#### Task:
Copy every line from the records below that holds the word "white".

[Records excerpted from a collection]
______
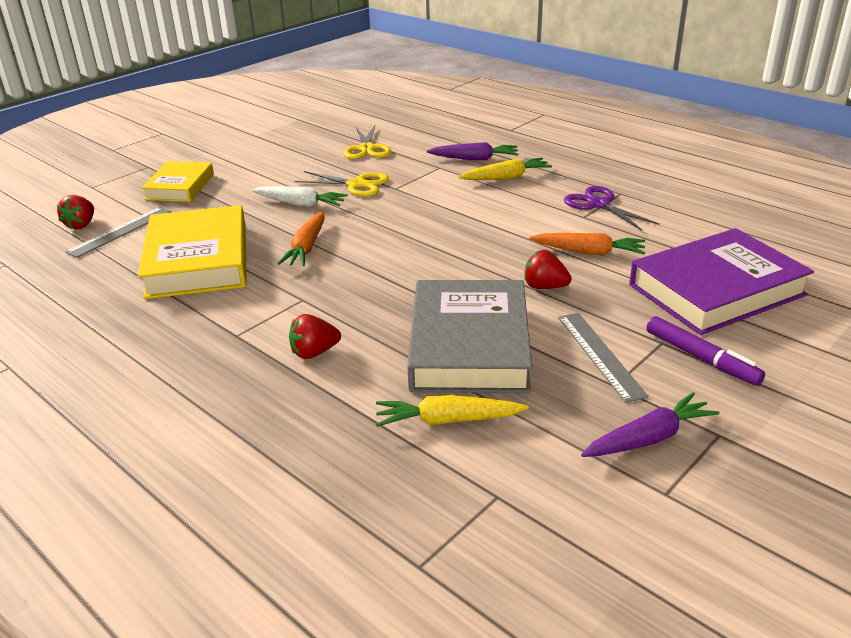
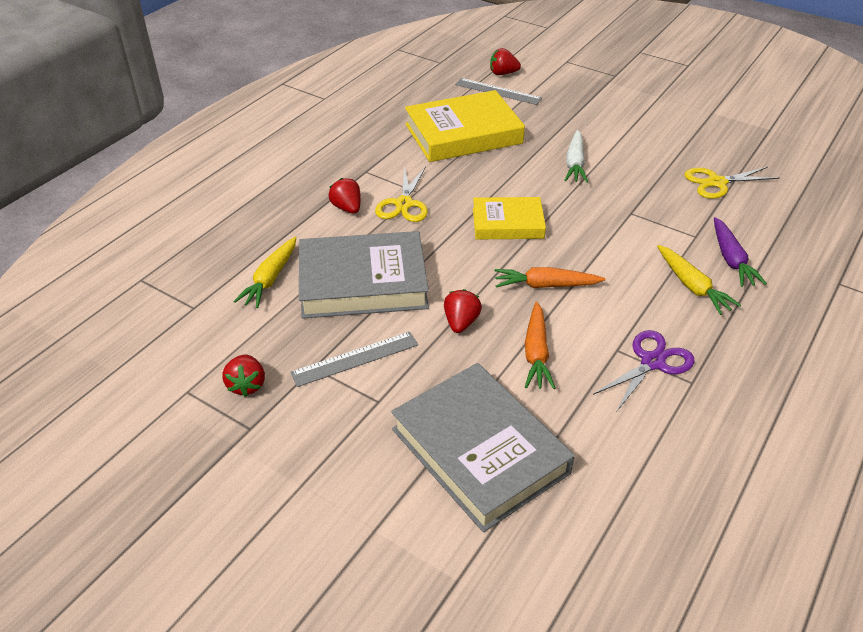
camera: 80 degrees right, 10 degrees up
(180, 187) = (583, 98): yellow book -> yellow book (507, 223)
(306, 247) = (497, 179): orange carrot -> orange carrot (545, 285)
(356, 185) = (628, 188): yellow scissors -> yellow scissors (404, 204)
(447, 420) = (270, 279): yellow carrot -> yellow carrot turned 150 degrees counterclockwise
(649, 438) = (247, 385): purple carrot -> red strawberry
(701, 358) = (355, 426): purple marker -> none
(716, 290) = (480, 451): purple book -> grey book

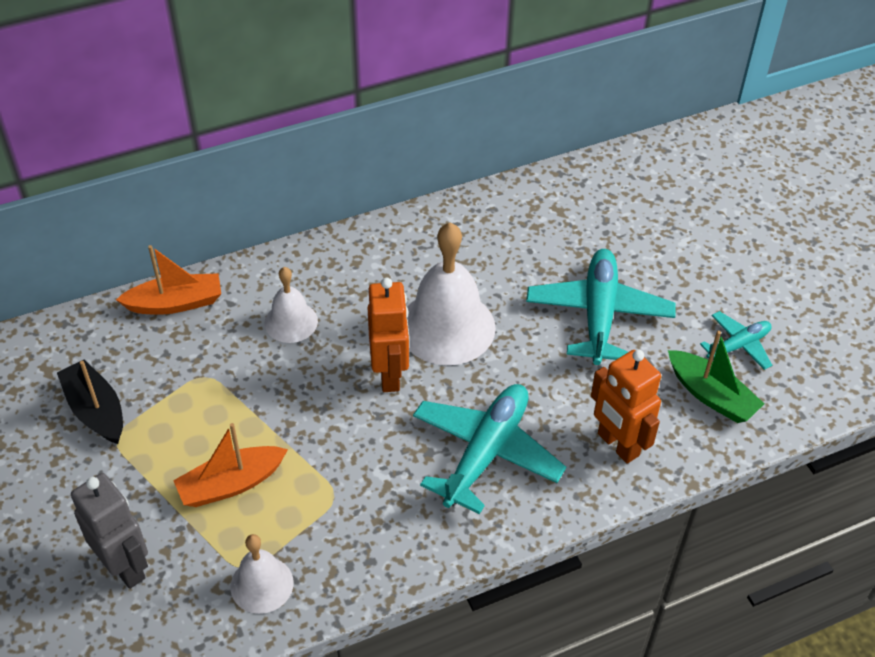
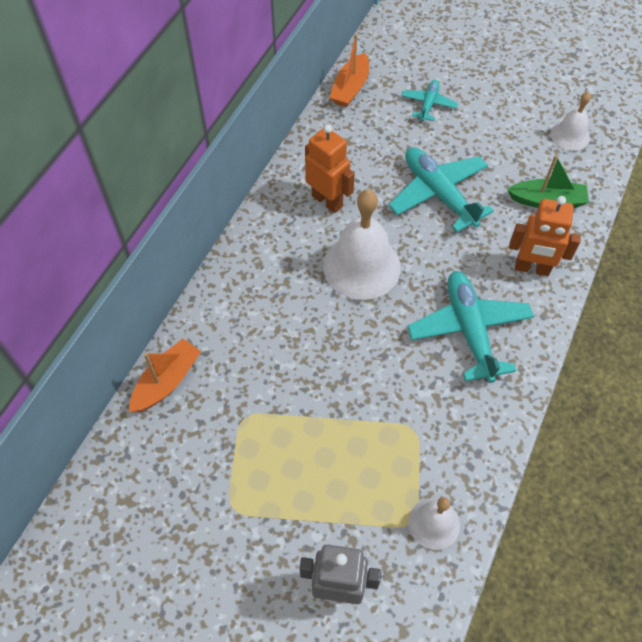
camera: 40 degrees left, 10 degrees up
(96, 410) = (196, 501): black boat -> none
(231, 484) = (344, 475): orange boat -> orange boat (350, 88)
(291, 322) = (261, 335): white bell -> white bell (570, 136)
(390, 374) = (361, 323): orange robot -> orange robot (327, 201)
(738, 346) = (530, 160): turquoise plane -> turquoise plane (428, 104)

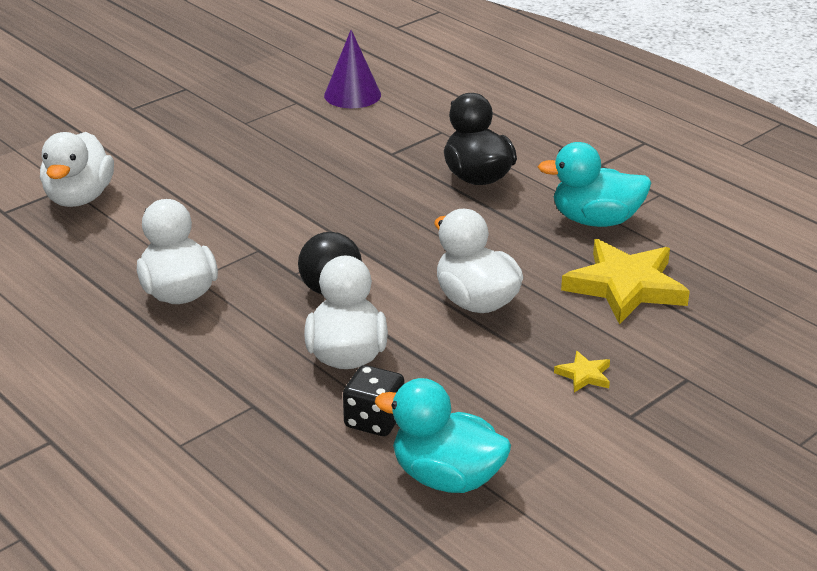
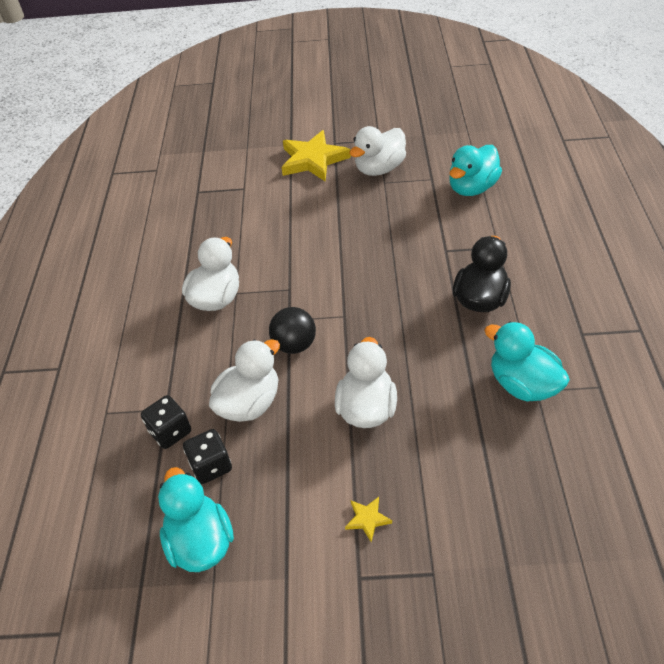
camera: 45 degrees right, 15 degrees up
(79, 198) = (241, 199): white duck -> white duck (379, 169)
(287, 419) = (170, 432): none -> black dice
(352, 95) = (472, 188): purple cone -> turquoise duck
(625, 286) = (479, 459): yellow star -> yellow star (313, 160)

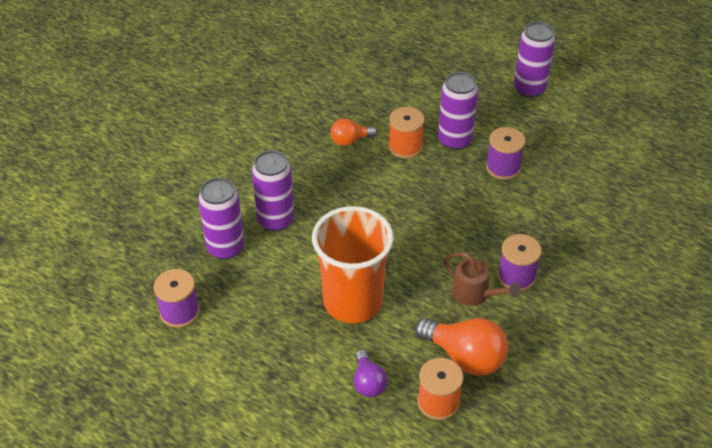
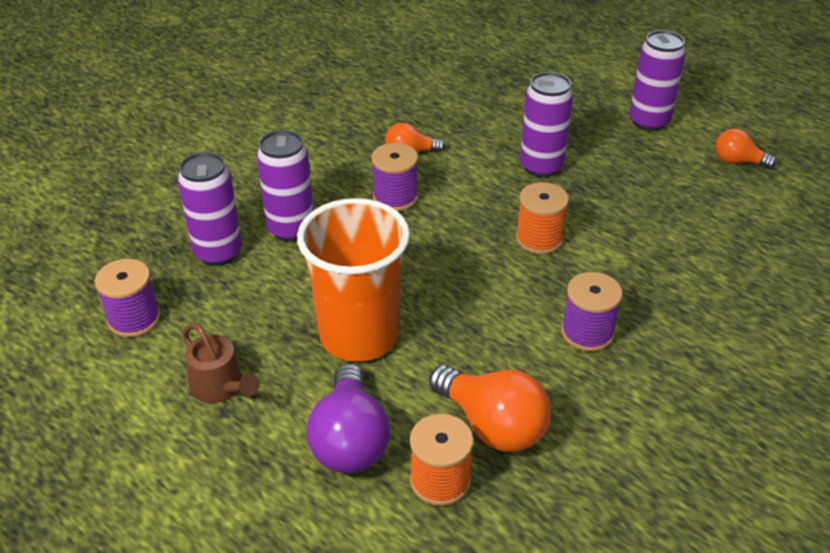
camera: 10 degrees right, 5 degrees down
(368, 382) = (350, 440): purple light bulb -> purple light bulb, size x1.70
(405, 147) = (477, 167): orange spool -> orange spool (539, 239)
(475, 293) = (525, 346): brown watering can -> brown watering can (220, 387)
(503, 167) = (596, 203): purple spool -> purple spool (395, 197)
(602, 117) = (737, 161): none -> orange light bulb

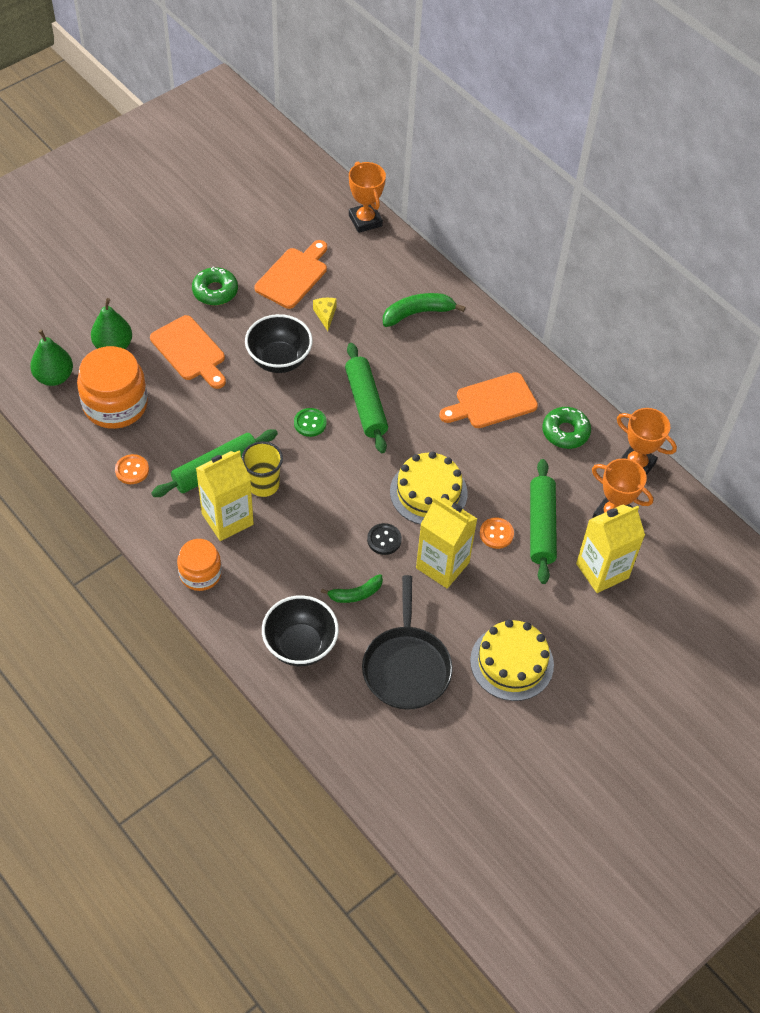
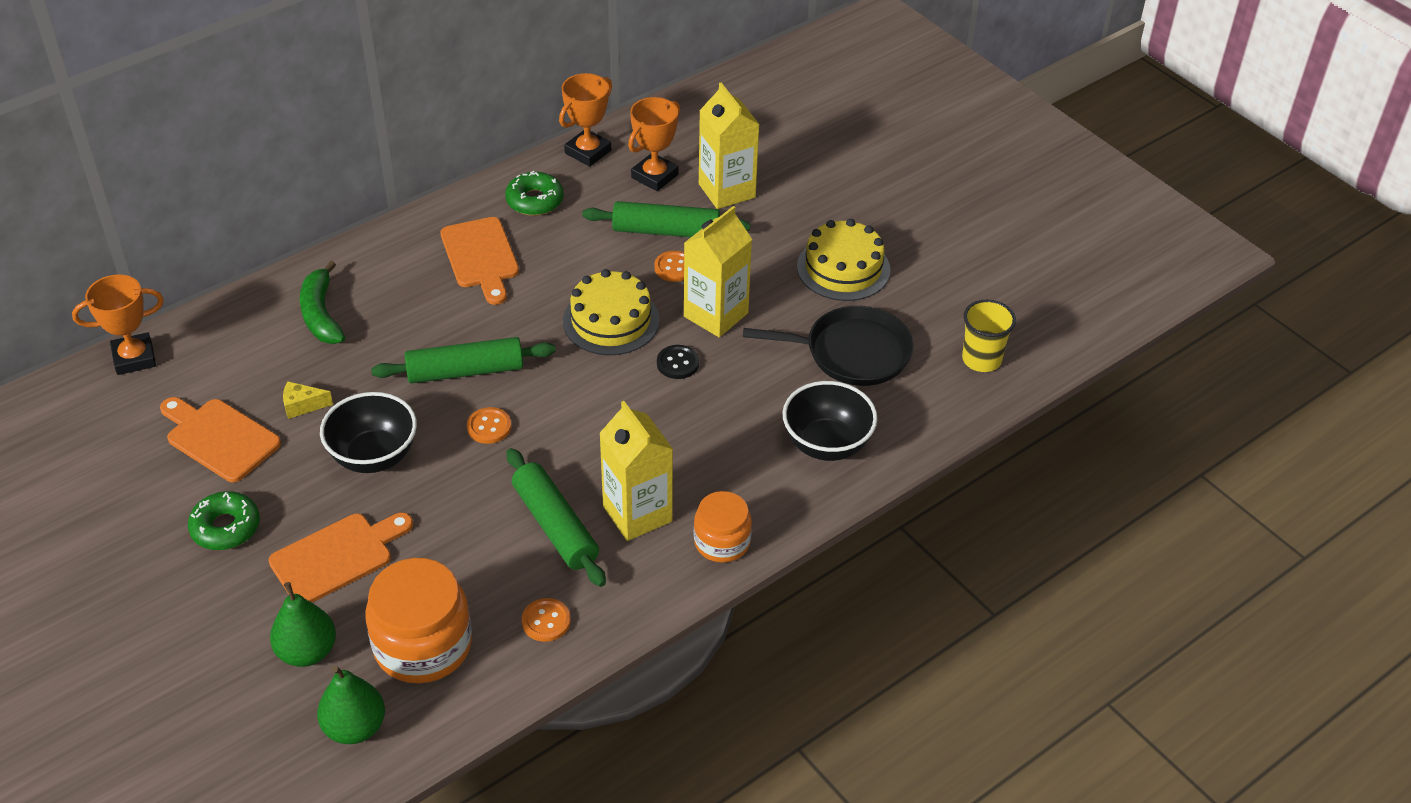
camera: 85 degrees left, 10 degrees down
(263, 484) = (585, 476): yellow cup -> yellow cup (981, 359)
(310, 423) = (489, 427): green button -> orange button
(355, 594) = (754, 392): green banana -> none

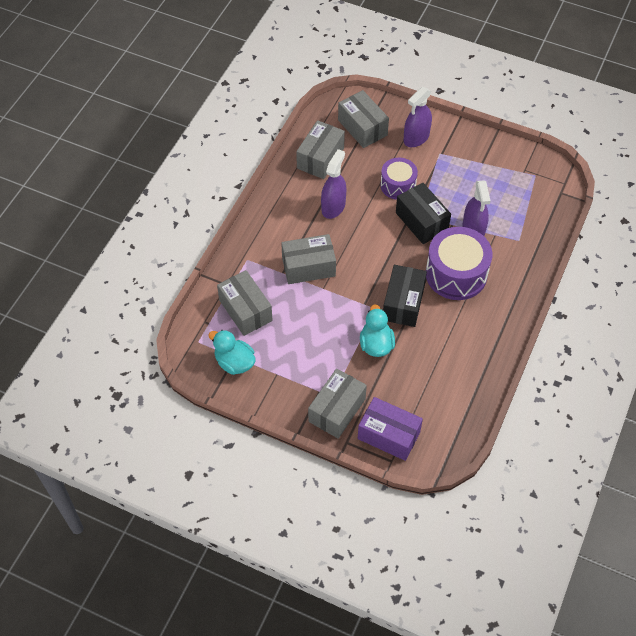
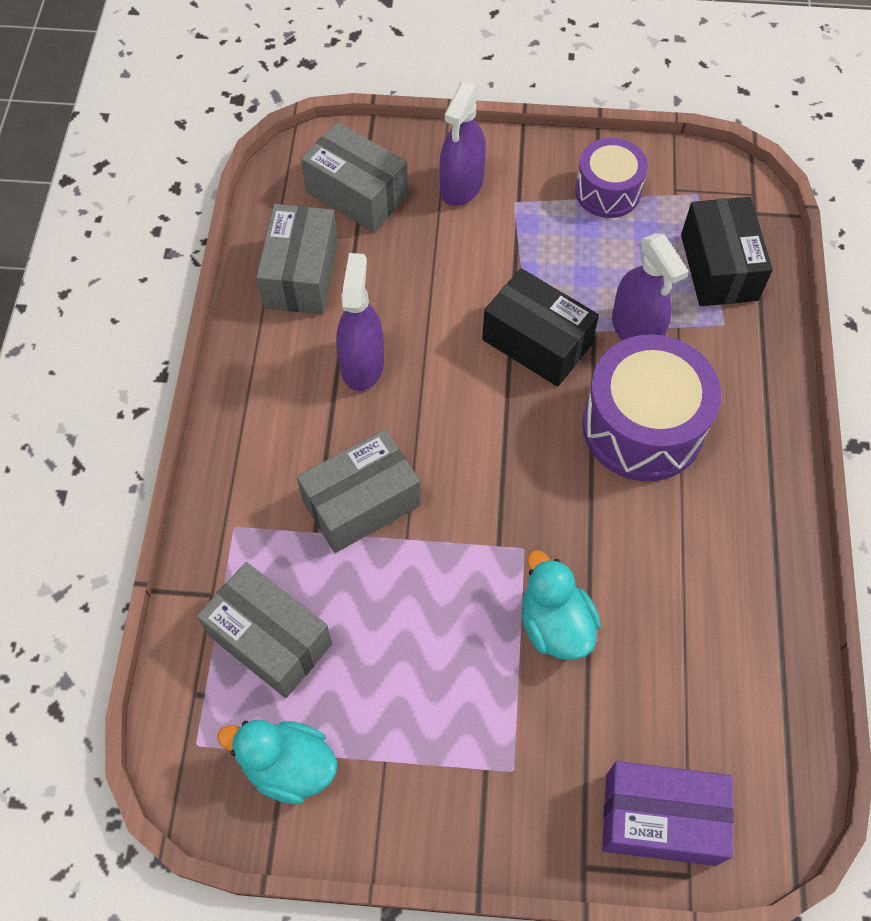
camera: 20 degrees left, 5 degrees up
(337, 410) = (536, 800): grey box -> none
(398, 185) = (465, 285): purple drum -> purple drum (607, 191)
(403, 303) = (571, 519): black box -> black box (719, 267)

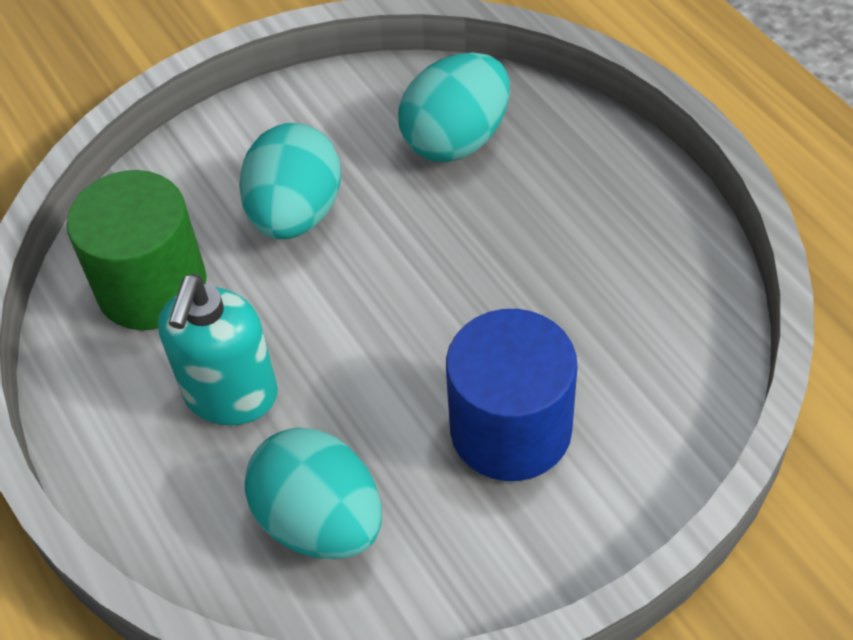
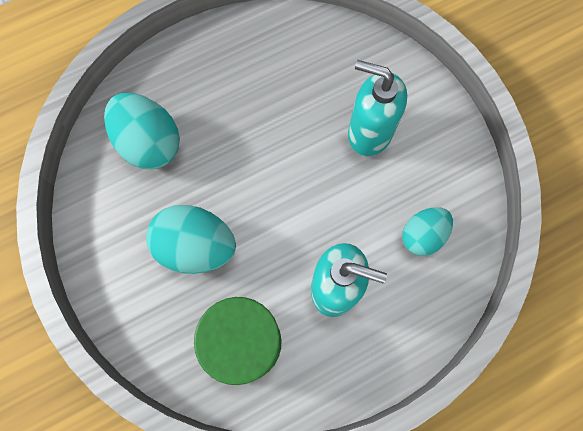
camera: 90 degrees left, 20 degrees up
(320, 521) = (422, 236): turquoise egg -> turquoise egg, size x0.64
(510, 429) = (369, 132): blue cylinder -> turquoise soap dispenser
______
#### Result for this exercise:
(291, 322) = (261, 335): white bell -> white bell (570, 136)
(79, 198) = (241, 199): white duck -> white duck (379, 169)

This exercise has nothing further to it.